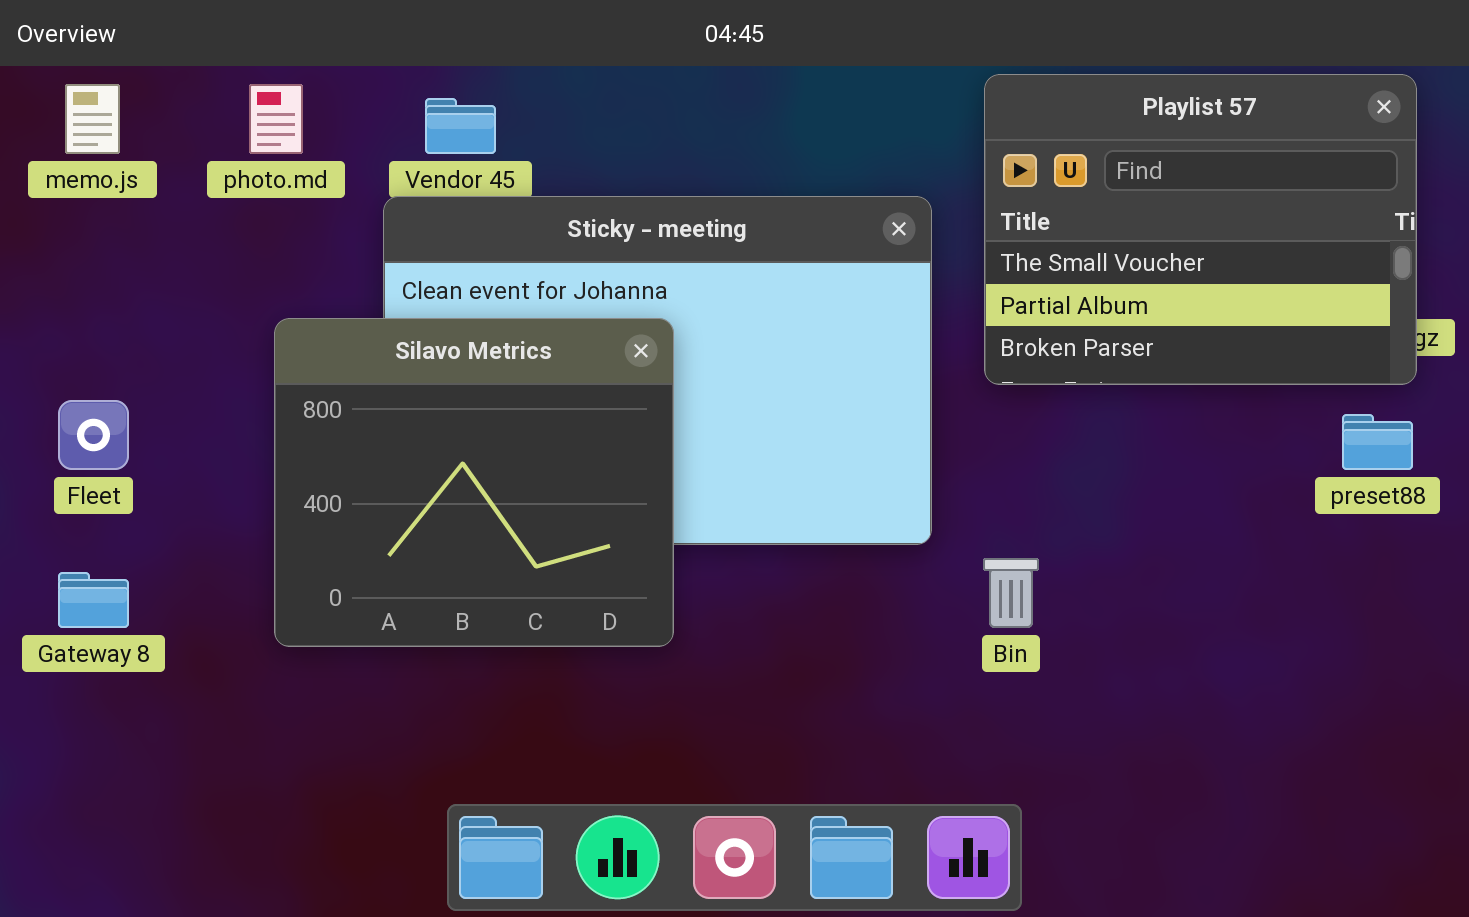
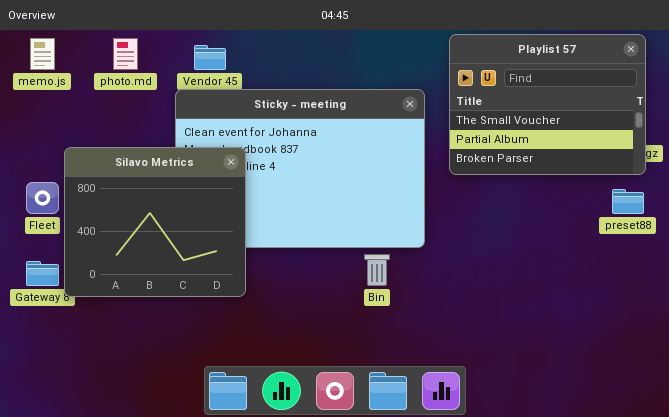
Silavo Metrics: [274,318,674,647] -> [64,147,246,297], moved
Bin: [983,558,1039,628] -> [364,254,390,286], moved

---

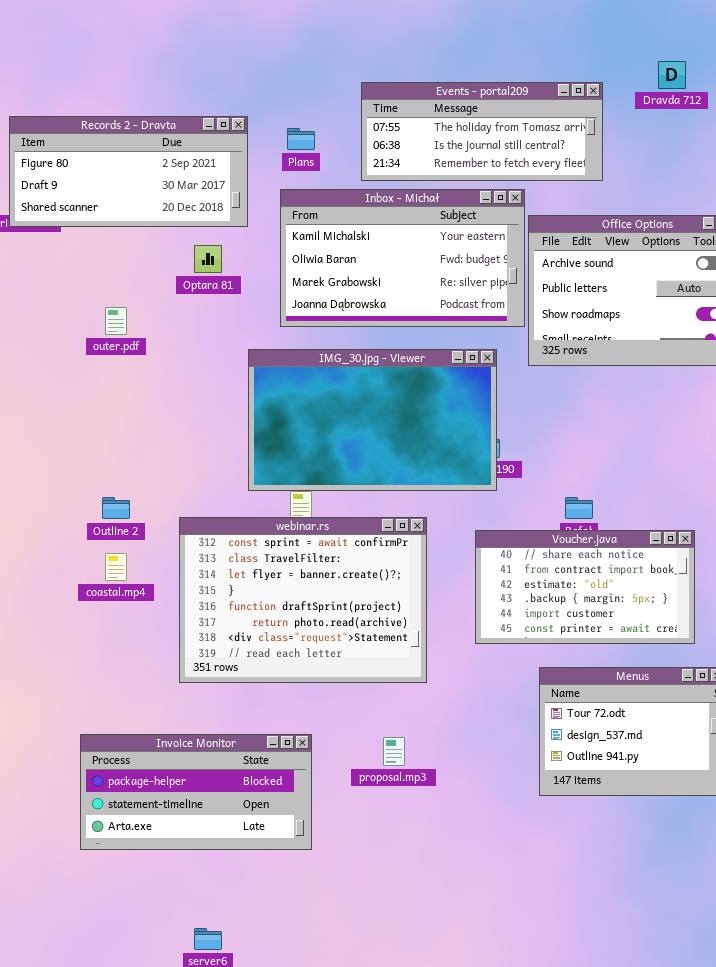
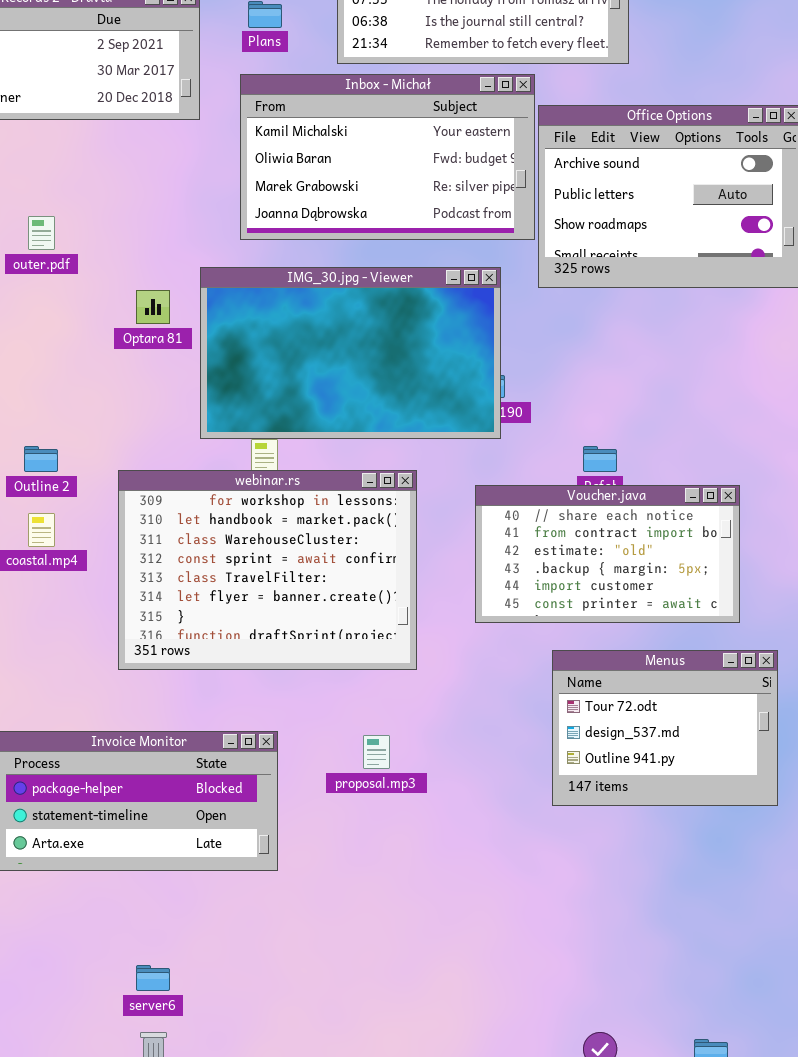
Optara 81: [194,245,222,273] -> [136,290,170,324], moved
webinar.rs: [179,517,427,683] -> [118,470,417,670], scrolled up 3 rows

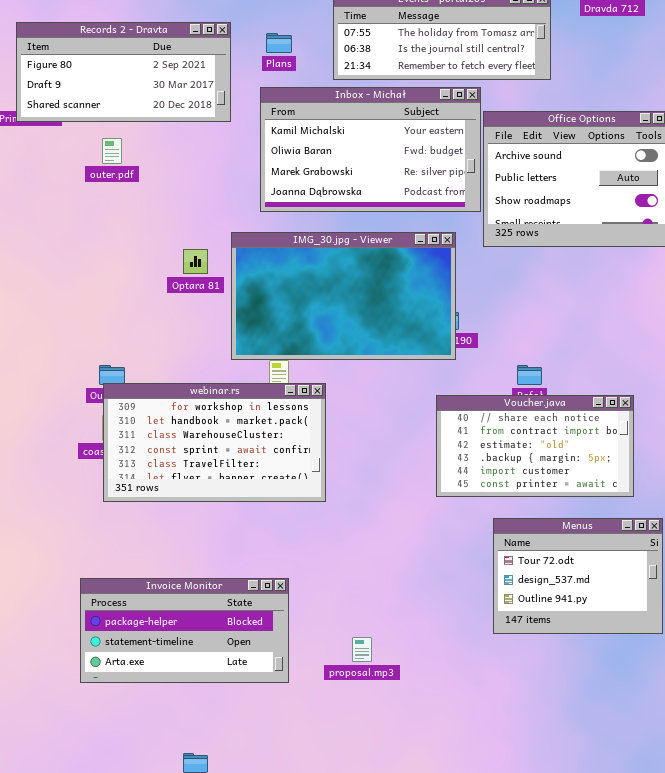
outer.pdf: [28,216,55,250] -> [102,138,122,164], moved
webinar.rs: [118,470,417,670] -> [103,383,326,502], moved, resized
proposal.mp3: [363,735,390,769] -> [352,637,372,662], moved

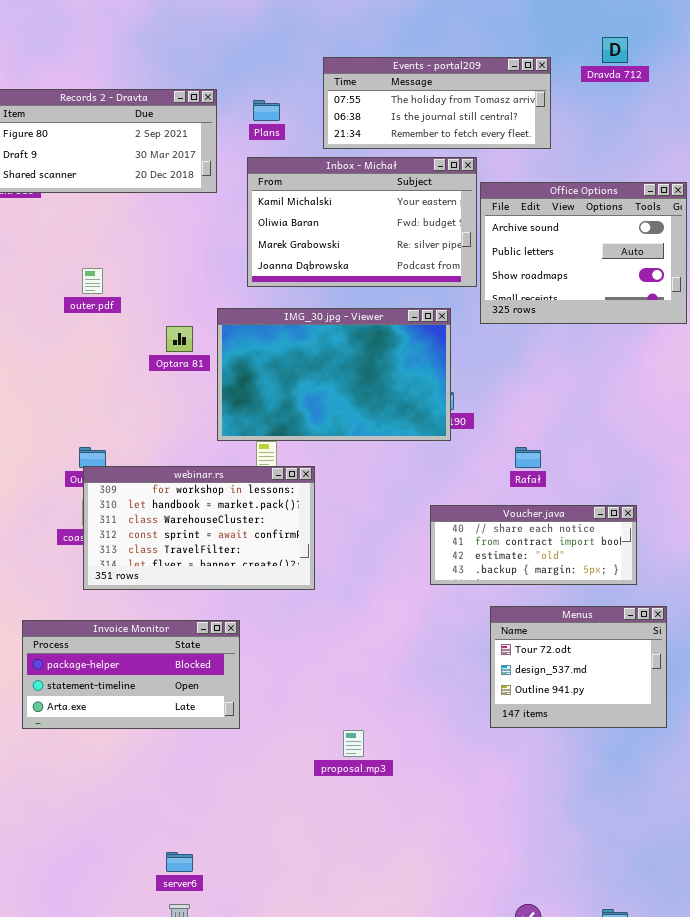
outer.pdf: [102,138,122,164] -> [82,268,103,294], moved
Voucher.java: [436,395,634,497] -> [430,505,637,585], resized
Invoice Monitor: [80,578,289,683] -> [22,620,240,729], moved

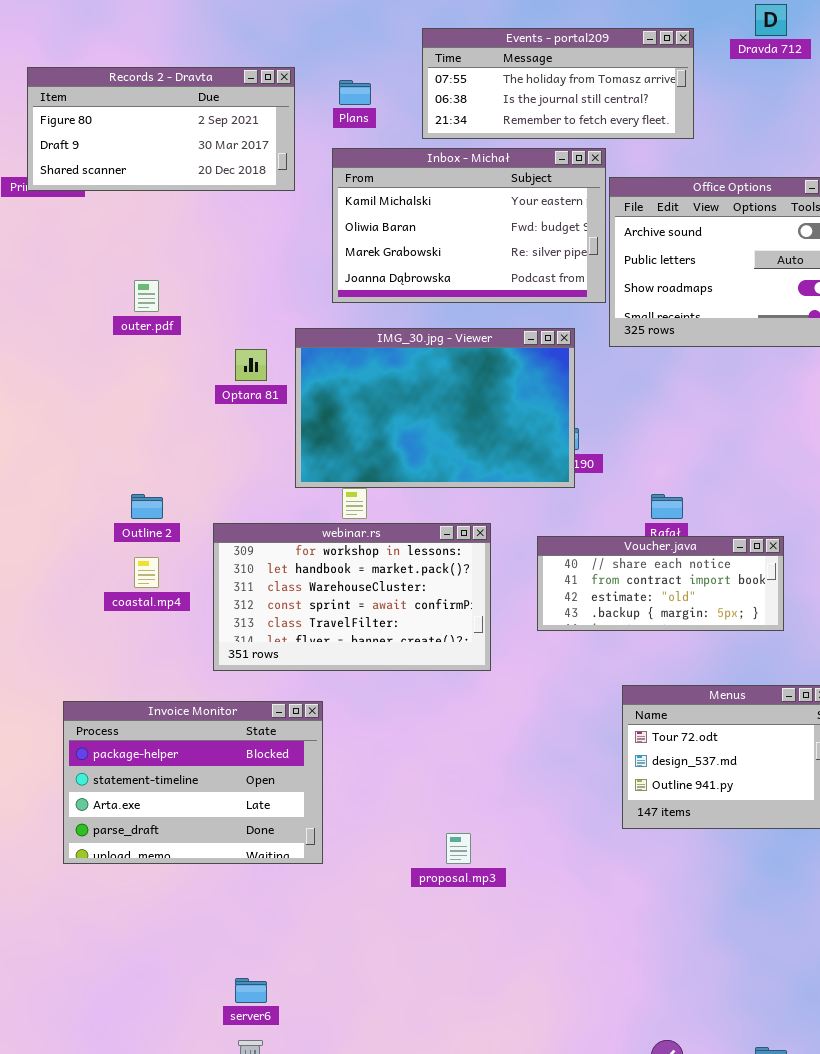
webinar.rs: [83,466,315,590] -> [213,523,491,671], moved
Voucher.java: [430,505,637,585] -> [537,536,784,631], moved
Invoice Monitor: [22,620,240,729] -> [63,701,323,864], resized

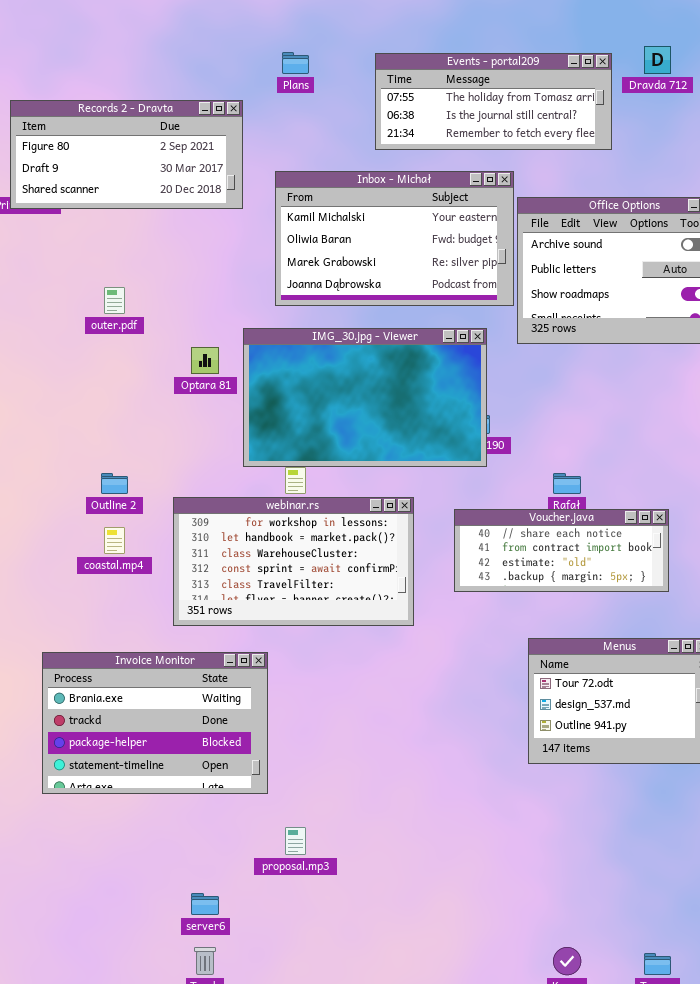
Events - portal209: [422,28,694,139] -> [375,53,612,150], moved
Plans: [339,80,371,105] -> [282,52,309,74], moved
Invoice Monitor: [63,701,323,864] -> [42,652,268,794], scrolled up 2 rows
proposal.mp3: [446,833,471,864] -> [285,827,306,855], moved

| ASSIGNED TASK |
In the material above, the stretch from the line with "webinar.rs: [179,517,427,683] ->" through the line with "outer.pdf: [102,138,122,164] ->" is to be given again exactly, minus the pictures.

| EXERCISE SOLUTION |
webinar.rs: [179,517,427,683] -> [118,470,417,670], scrolled up 3 rows

outer.pdf: [28,216,55,250] -> [102,138,122,164], moved
webinar.rs: [118,470,417,670] -> [103,383,326,502], moved, resized
proposal.mp3: [363,735,390,769] -> [352,637,372,662], moved

outer.pdf: [102,138,122,164] -> [82,268,103,294], moved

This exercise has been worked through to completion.